* **Your assignment**
Skip any image you find and restate the rest of the data word for word.

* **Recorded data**
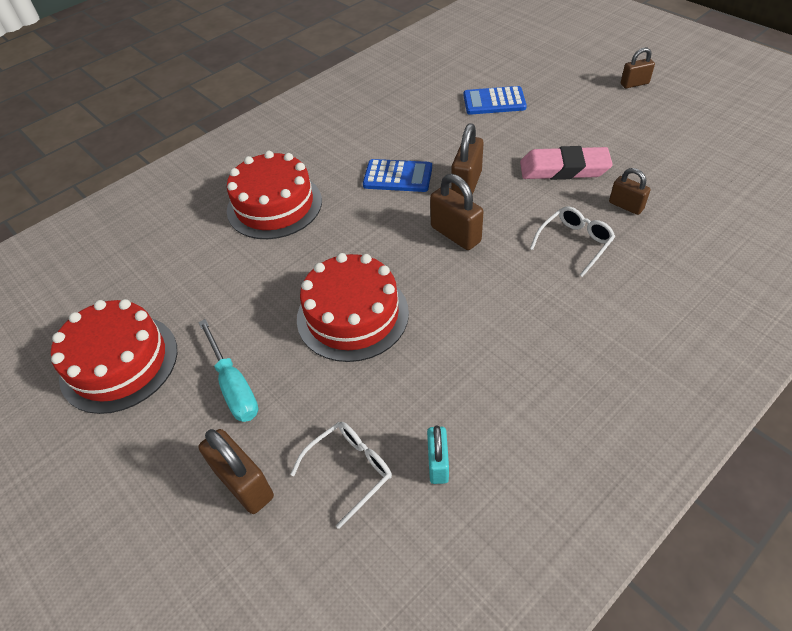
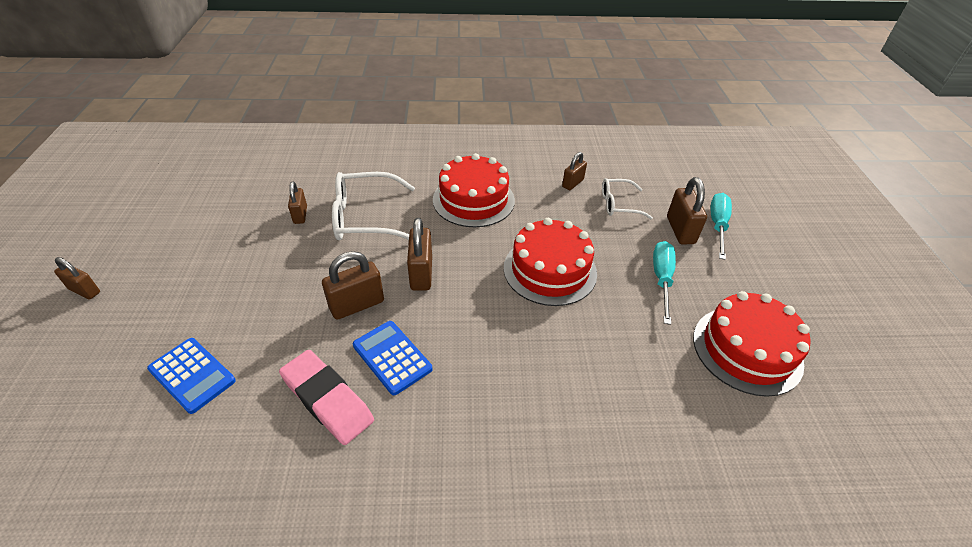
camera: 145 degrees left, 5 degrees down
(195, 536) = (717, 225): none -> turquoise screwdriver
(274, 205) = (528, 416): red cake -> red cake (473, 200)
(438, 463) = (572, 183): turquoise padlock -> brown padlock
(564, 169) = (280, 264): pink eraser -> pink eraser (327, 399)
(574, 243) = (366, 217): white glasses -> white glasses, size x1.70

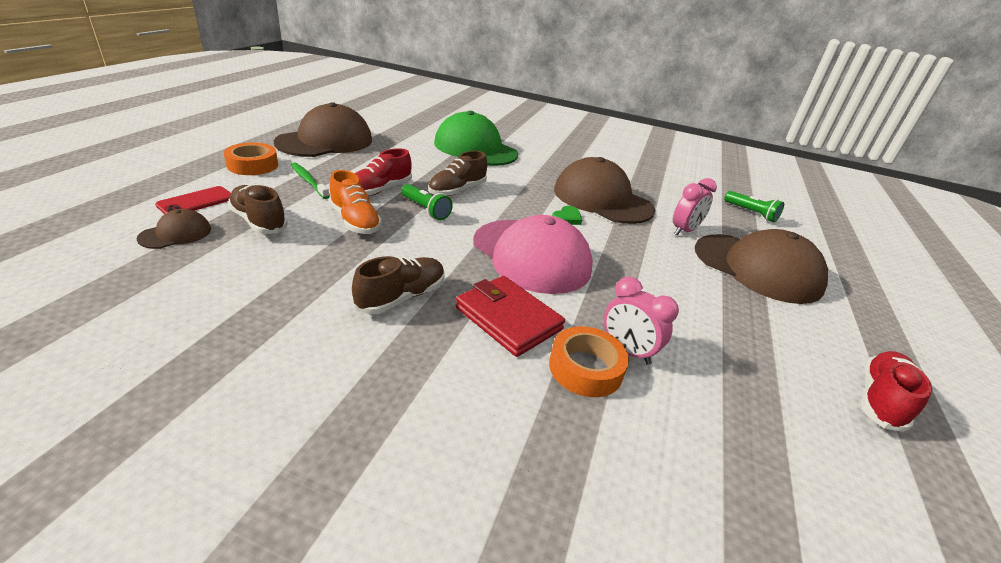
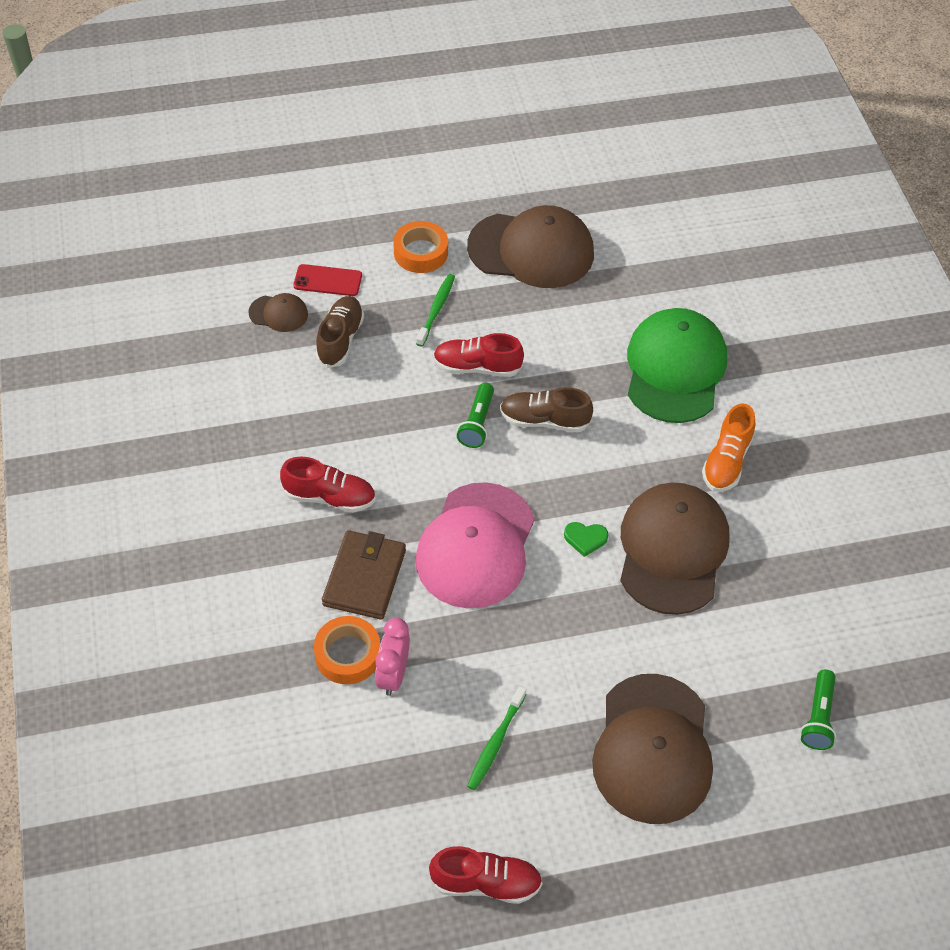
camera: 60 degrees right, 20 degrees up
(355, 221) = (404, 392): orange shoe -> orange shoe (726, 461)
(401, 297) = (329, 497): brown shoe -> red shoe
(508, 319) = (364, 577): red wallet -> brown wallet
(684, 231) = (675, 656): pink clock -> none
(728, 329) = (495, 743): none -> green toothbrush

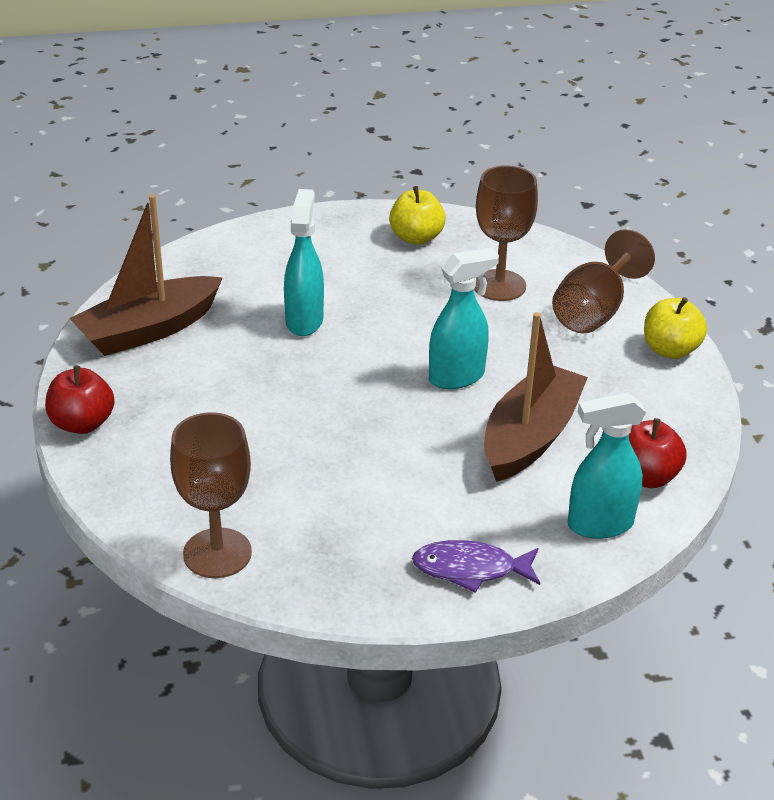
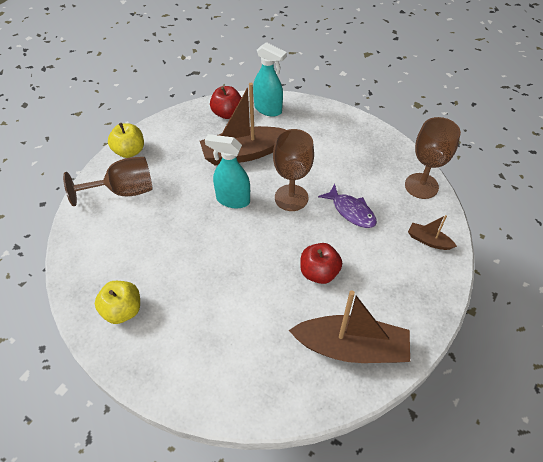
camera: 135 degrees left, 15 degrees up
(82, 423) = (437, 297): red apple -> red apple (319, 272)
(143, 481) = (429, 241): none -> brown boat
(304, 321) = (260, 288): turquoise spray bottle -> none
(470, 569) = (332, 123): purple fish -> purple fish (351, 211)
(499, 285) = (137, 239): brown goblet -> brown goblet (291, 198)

* **Result below**
camera: 145 degrees left, 5 degrees down
(195, 536) = (717, 225): none -> turquoise screwdriver
(274, 205) = (528, 416): red cake -> red cake (473, 200)
(438, 463) = (572, 183): turquoise padlock -> brown padlock
(564, 169) = (280, 264): pink eraser -> pink eraser (327, 399)
(574, 243) = (366, 217): white glasses -> white glasses, size x1.70

camera: 60 degrees right, 20 degrees up
(355, 221) = (404, 392): orange shoe -> orange shoe (726, 461)
(401, 297) = (329, 497): brown shoe -> red shoe
(508, 319) = (364, 577): red wallet -> brown wallet
(684, 231) = (675, 656): pink clock -> none
(728, 329) = (495, 743): none -> green toothbrush

camera: 135 degrees left, 15 degrees up
(82, 423) = (437, 297): red apple -> red apple (319, 272)
(143, 481) = (429, 241): none -> brown boat
(304, 321) = (260, 288): turquoise spray bottle -> none
(470, 569) = (332, 123): purple fish -> purple fish (351, 211)
(499, 285) = (137, 239): brown goblet -> brown goblet (291, 198)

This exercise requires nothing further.